[Source material — start]

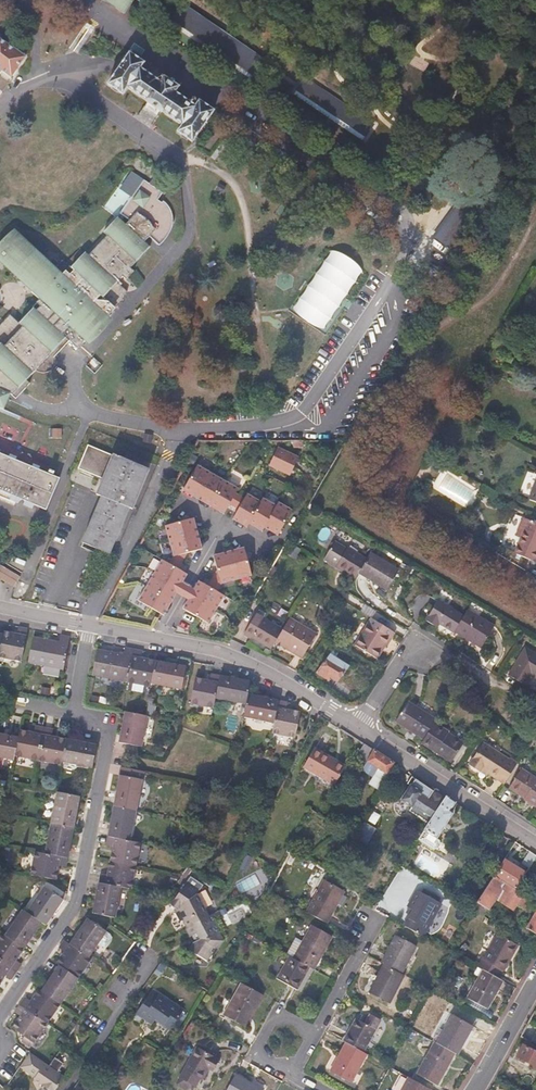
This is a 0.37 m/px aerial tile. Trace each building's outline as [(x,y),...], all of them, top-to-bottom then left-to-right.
[(125,15),(135,0),(103,0),(125,15)] [(265,60),(182,3),(171,20),(254,77),(265,60)] [(11,77),(25,57),(0,39),(0,69),(11,77)] [(174,93),(178,87),(163,77),(159,83),(139,69),(143,63),(130,54),(108,84),(123,94),(127,87),(183,125),(178,132),(192,141),(212,111),(199,102),(195,107),(174,93)] [(374,125),(305,78),(296,91),(365,138),(374,125)] [(4,410),(11,394),(12,396),(20,388),(23,391),(30,383),(27,380),(36,370),(38,372),(44,373),(49,371),(52,369),(54,366),(56,363),(56,359),(55,357),(70,340),(71,342),(77,349),(84,341),(89,345),(112,320),(108,316),(121,302),(127,291),(117,282),(123,277),(126,280),(134,271),(131,269),(136,262),(150,247),(145,242),(149,237),(161,244),(163,242),(168,235),(171,229),(172,226),(173,219),(172,214),(171,211),(169,207),(167,204),(162,202),(158,200),(162,193),(144,180),(120,214),(129,220),(126,224),(118,217),(103,232),(107,235),(89,256),(81,248),(66,263),(64,261),(57,268),(22,236),(7,252),(6,254),(7,255),(8,256),(9,257),(10,257),(12,256),(30,268),(28,271),(40,283),(35,288),(47,300),(40,306),(36,311),(34,308),(19,323),(10,314),(0,325),(0,343),(1,343),(0,344),(0,408),(4,410)] [(30,268),(12,256),(10,257),(9,257),(8,256),(7,255),(6,254),(7,252),(22,236),(15,229),(14,230),(11,232),(7,235),(5,237),(1,241),(0,243),(0,263),(39,299),(36,302),(40,306),(47,300),(35,288),(40,283),(28,271),(30,268)] [(16,399),(23,391),(20,388),(12,396),(16,399)] [(132,509),(148,469),(113,455),(112,456),(88,446),(78,468),(103,479),(97,494),(102,496),(82,543),(105,552),(109,554),(129,507),(132,509)] [(298,458),(278,448),(269,466),(290,475),(298,458)] [(46,510),(59,479),(57,477),(58,473),(54,472),(52,475),(39,470),(40,468),(34,465),(33,467),(16,460),(17,458),(10,455),(9,457),(0,453),(0,491),(11,495),(10,500),(18,504),(21,500),(25,502),(23,505),(32,509),(34,505),(46,510)] [(207,497),(205,500),(211,503),(219,508),(221,505),(227,508),(230,504),(236,493),(239,488),(198,465),(185,488),(192,493),(194,489),(200,493),(207,497)] [(185,488),(183,491),(196,499),(200,493),(194,489),(192,493),(185,488)] [(0,491),(0,496),(10,500),(11,495),(0,491)] [(200,493),(196,499),(209,506),(211,503),(205,500),(207,497),(200,493)] [(238,509),(245,498),(236,493),(230,504),(238,509)] [(272,529),(279,533),(293,510),(278,502),(276,505),(263,498),(261,501),(247,494),(245,498),(238,509),(236,513),(243,517),(241,520),(248,525),(249,524),(250,521),(257,525),(259,522),(266,526),(268,522),(274,526),(272,529)] [(211,503),(209,506),(224,514),(227,508),(221,505),(219,508),(211,503)] [(241,520),(243,517),(236,513),(232,519),(247,528),(248,525),(241,520)] [(535,558),(535,523),(523,517),(516,536),(522,539),(521,542),(520,541),(515,554),(534,562),(535,558)] [(190,536),(188,528),(193,527),(191,518),(165,526),(173,557),(199,550),(197,542),(192,543),(190,536)] [(198,533),(194,518),(191,518),(193,527),(188,528),(190,536),(198,533)] [(266,526),(259,522),(257,525),(250,521),(249,524),(262,532),(264,528),(266,526)] [(272,529),(274,526),(268,522),(266,526),(264,528),(278,536),(279,533),(272,529)] [(202,549),(198,533),(190,536),(192,543),(197,542),(199,550),(202,549)] [(358,573),(367,559),(347,547),(347,549),(335,541),(324,560),(328,562),(328,563),(335,568),(335,567),(355,579),(358,573)] [(238,557),(237,552),(245,550),(244,547),(228,551),(231,559),(238,557)] [(252,576),(245,550),(237,552),(238,557),(231,559),(224,561),(222,556),(214,559),(221,584),(252,576)] [(231,559),(228,551),(213,555),(214,559),(222,556),(224,561),(231,559)] [(399,570),(371,552),(367,559),(358,573),(387,590),(399,570)] [(169,600),(173,594),(170,592),(174,585),(177,579),(180,581),(185,573),(162,559),(138,600),(158,612),(162,606),(165,608),(169,600)] [(0,564),(0,562),(0,579),(14,588),(20,576),(0,564)] [(183,583),(187,575),(185,573),(180,581),(177,579),(174,585),(180,588),(183,583)] [(198,599),(202,593),(197,590),(201,582),(199,581),(194,589),(191,595),(198,599)] [(209,624),(225,596),(201,582),(197,590),(202,593),(198,599),(194,605),(190,603),(185,610),(209,624)] [(191,595),(194,589),(183,583),(180,588),(177,594),(188,600),(191,595)] [(177,594),(180,588),(174,585),(170,592),(173,594),(169,600),(172,601),(177,594)] [(194,605),(198,599),(191,595),(188,600),(183,609),(185,610),(190,603),(194,605)] [(164,616),(172,601),(169,600),(165,608),(162,606),(158,612),(164,616)] [(455,630),(463,615),(439,600),(426,620),(438,628),(440,624),(453,633),(455,630)] [(495,626),(467,609),(463,615),(455,630),(470,638),(469,640),(481,648),(495,626)] [(275,642),(283,629),(271,622),(263,618),(265,614),(259,610),(243,635),(250,640),(252,637),(271,649),(275,642)] [(302,658),(317,634),(290,617),(283,629),(275,642),(302,658)] [(387,646),(395,633),(371,618),(354,645),(377,659),(386,645),(387,646)] [(0,646),(0,657),(21,662),(28,629),(18,627),(17,634),(3,631),(2,634),(0,646)] [(63,670),(70,636),(61,635),(59,642),(33,637),(27,663),(63,670)] [(127,682),(134,649),(125,647),(123,654),(97,649),(92,675),(127,682)] [(525,647),(508,675),(526,686),(532,676),(535,678),(535,653),(525,647)] [(338,682),(348,666),(335,658),(339,652),(334,648),(322,667),(317,673),(325,678),(329,680),(330,678),(330,677),(338,682)] [(151,683),(155,661),(142,658),(143,651),(134,649),(127,682),(150,687),(151,683)] [(182,689),(186,666),(155,660),(155,661),(151,683),(182,689)] [(216,698),(220,675),(211,673),(209,681),(195,678),(190,703),(214,708),(216,698)] [(246,704),(250,681),(220,675),(216,698),(246,704)] [(274,723),(279,700),(248,694),(243,717),(274,723)] [(295,737),(300,712),(286,709),(288,702),(279,700),(274,723),(273,733),(295,737)] [(424,740),(435,722),(437,719),(408,701),(395,721),(424,740)] [(142,747),(147,716),(145,716),(125,712),(119,743),(142,747)] [(451,762),(464,743),(448,733),(449,732),(435,722),(424,740),(421,743),(451,762)] [(38,760),(44,727),(35,726),(34,733),(20,730),(14,756),(38,760)] [(61,761),(66,739),(66,738),(52,736),(53,729),(44,727),(38,760),(61,765),(61,761)] [(18,737),(0,734),(0,757),(14,760),(14,756),(18,737)] [(92,768),(96,745),(66,739),(61,761),(92,768)] [(504,784),(518,763),(510,758),(509,759),(483,742),(469,765),(480,772),(482,770),(488,774),(504,784)] [(394,763),(364,744),(355,758),(365,764),(367,761),(378,768),(369,783),(382,792),(391,776),(387,774),(394,763)] [(346,766),(314,748),(303,768),(300,772),(332,790),(346,766)] [(136,810),(144,771),(122,767),(114,806),(136,810)] [(521,769),(508,788),(525,798),(524,800),(535,807),(535,778),(521,769)] [(429,824),(446,797),(436,791),(436,793),(412,777),(407,784),(410,785),(400,800),(411,807),(409,811),(429,824)] [(74,828),(80,797),(57,792),(51,823),(74,828)] [(437,837),(452,813),(449,811),(454,803),(446,797),(429,824),(425,830),(437,837)] [(130,841),(136,810),(114,806),(107,836),(108,836),(130,841)] [(366,845),(376,829),(364,822),(355,837),(366,845)] [(68,858),(74,828),(51,823),(45,854),(68,858)] [(437,837),(425,830),(419,840),(434,850),(435,850),(436,851),(438,851),(439,850),(441,850),(441,849),(442,848),(443,846),(443,845),(443,843),(442,841),(441,840),(437,837)] [(136,866),(141,843),(130,841),(108,836),(106,845),(113,847),(110,861),(136,866)] [(529,851),(526,856),(534,861),(535,857),(535,855),(529,851)] [(56,880),(59,866),(66,867),(68,858),(45,854),(35,852),(30,875),(56,880)] [(516,889),(527,873),(504,858),(494,875),(516,889)] [(132,889),(136,866),(110,861),(107,875),(100,873),(98,883),(99,883),(121,887),(132,889)] [(499,894),(506,883),(494,875),(476,902),(488,910),(499,894)] [(208,914),(197,894),(199,890),(203,885),(191,876),(187,882),(174,900),(174,899),(170,904),(177,910),(174,911),(175,913),(180,921),(182,920),(186,927),(208,914)] [(327,923),(345,891),(324,879),(306,912),(327,923)] [(115,918),(121,887),(99,883),(92,914),(93,914),(115,918)] [(517,905),(524,894),(516,889),(506,883),(499,894),(517,905)] [(46,926),(63,899),(45,887),(27,913),(42,923),(46,926)] [(424,937),(442,903),(416,889),(407,907),(412,909),(403,925),(424,937)] [(525,911),(532,899),(524,894),(517,905),(525,911)] [(488,910),(476,902),(472,909),(476,911),(484,916),(488,910)] [(24,949),(42,923),(27,913),(22,910),(5,936),(24,949)] [(221,916),(219,910),(209,915),(208,914),(186,927),(186,928),(185,929),(190,937),(197,933),(200,939),(193,943),(192,943),(188,949),(207,961),(212,954),(214,955),(218,949),(218,950),(224,940),(219,931),(222,931),(215,919),(221,916)] [(526,928),(535,934),(535,911),(526,928)] [(89,957),(107,931),(88,918),(70,944),(89,957)] [(314,970),(332,936),(311,924),(302,941),(296,937),(286,955),(290,957),(309,967),(314,970)] [(24,949),(5,936),(2,934),(0,936),(0,961),(16,972),(21,964),(16,960),(24,949)] [(504,971),(518,945),(497,934),(484,957),(482,956),(476,965),(483,969),(497,977),(501,970),(504,971)] [(416,946),(396,935),(381,963),(384,964),(402,974),(416,946)] [(78,978),(91,959),(89,957),(70,944),(64,940),(59,948),(64,952),(56,963),(59,965),(78,978)] [(297,990),(309,967),(290,957),(277,979),(297,990)] [(0,961),(0,984),(6,975),(11,979),(16,972),(0,961)] [(390,1004),(404,975),(402,974),(384,964),(369,993),(390,1004)] [(60,1004),(78,978),(59,965),(42,991),(60,1004)] [(488,1010),(504,981),(497,977),(483,969),(467,998),(488,1010)] [(246,1028),(264,996),(241,983),(223,1015),(246,1028)] [(47,1024),(60,1004),(42,991),(39,989),(31,1001),(25,997),(20,1005),(47,1024)] [(169,1029),(181,1010),(158,994),(155,999),(149,994),(136,1013),(152,1024),(155,1019),(169,1029)] [(34,1043),(47,1024),(20,1005),(15,1012),(20,1016),(12,1027),(34,1043)] [(363,1052),(381,1020),(369,1013),(364,1023),(356,1018),(343,1041),(345,1042),(363,1052)] [(458,1055),(474,1026),(453,1014),(437,1043),(455,1053),(458,1055)] [(524,1039),(516,1056),(535,1067),(535,1046),(524,1039)] [(351,1083),(367,1054),(363,1052),(345,1042),(329,1071),(351,1083)] [(437,1085),(455,1053),(437,1043),(435,1042),(417,1074),(426,1079),(437,1085)] [(208,1072),(209,1069),(213,1071),(219,1059),(215,1057),(196,1047),(179,1078),(180,1078),(176,1085),(186,1089),(192,1089),(194,1086),(196,1087),(200,1079),(203,1080),(208,1072)] [(64,1063),(55,1057),(49,1066),(30,1052),(20,1066),(35,1077),(34,1078),(45,1086),(43,1088),(47,1089),(56,1089),(65,1077),(58,1072),(64,1063)] [(263,1089),(236,1074),(227,1089),(263,1089)] [(431,1089),(408,1077),(401,1089),(431,1089)]
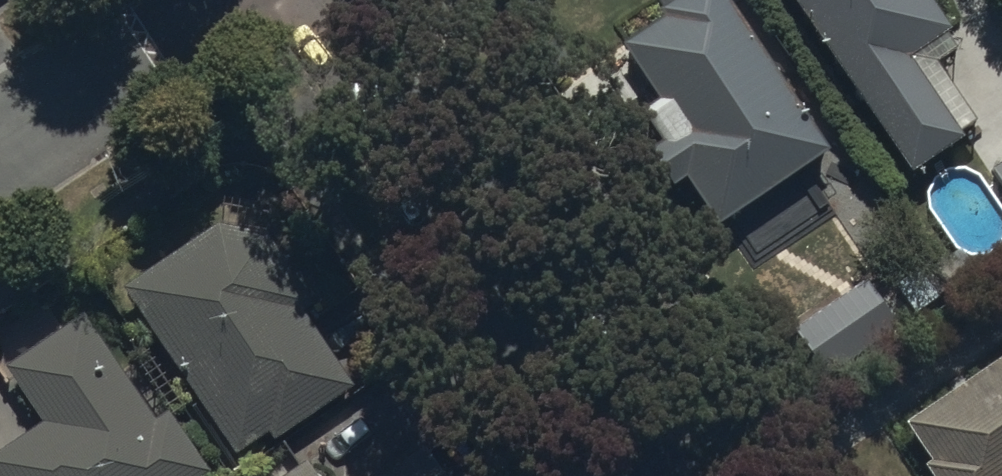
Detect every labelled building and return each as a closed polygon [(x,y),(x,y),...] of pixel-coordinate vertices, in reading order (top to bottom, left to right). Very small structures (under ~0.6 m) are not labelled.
[(733,0),(653,0),(619,23),(684,119),(651,141),(710,227),(743,205),(832,144),(733,0)] [(855,82),(913,166),(962,133),(904,48),(945,20),(931,0),(799,0),(855,82)] [(122,279),(234,447),(343,375),(298,308),(312,298),(260,220),(246,230),(231,207),(122,279)] [(901,327),(867,278),(793,329),(827,377),(901,327)] [(40,414),(0,441),(0,471),(3,475),(191,475),(207,465),(166,403),(153,412),(119,361),(82,307),(3,359),(40,414)] [(898,414),(940,475),(1001,475),(1001,344),(898,414)] [(420,440),(366,475),(444,475),(420,440)] [(319,473),(305,451),(266,475),(322,475),(319,473)]
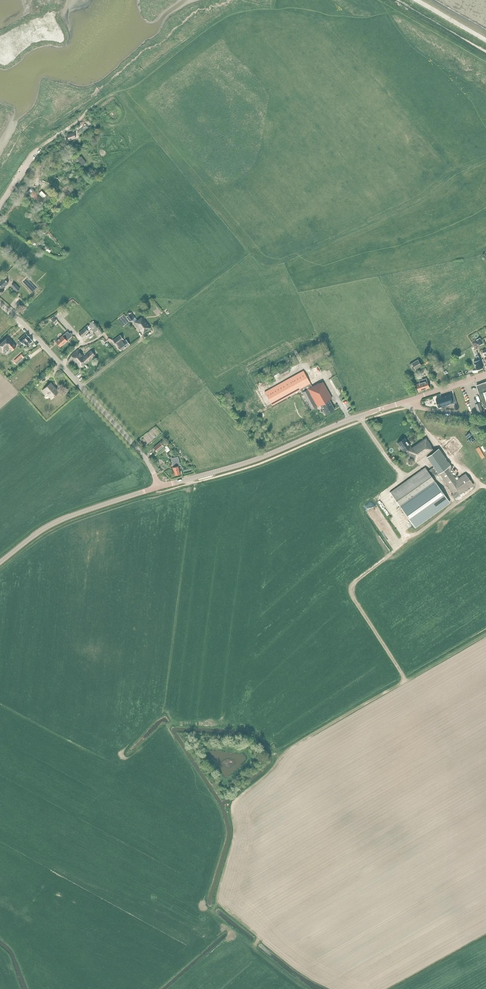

[Source material — finish]

• _Task directions_
Within the listing above, say how many lines contain the string "left". Reply with the number only.

• _The completed task_
2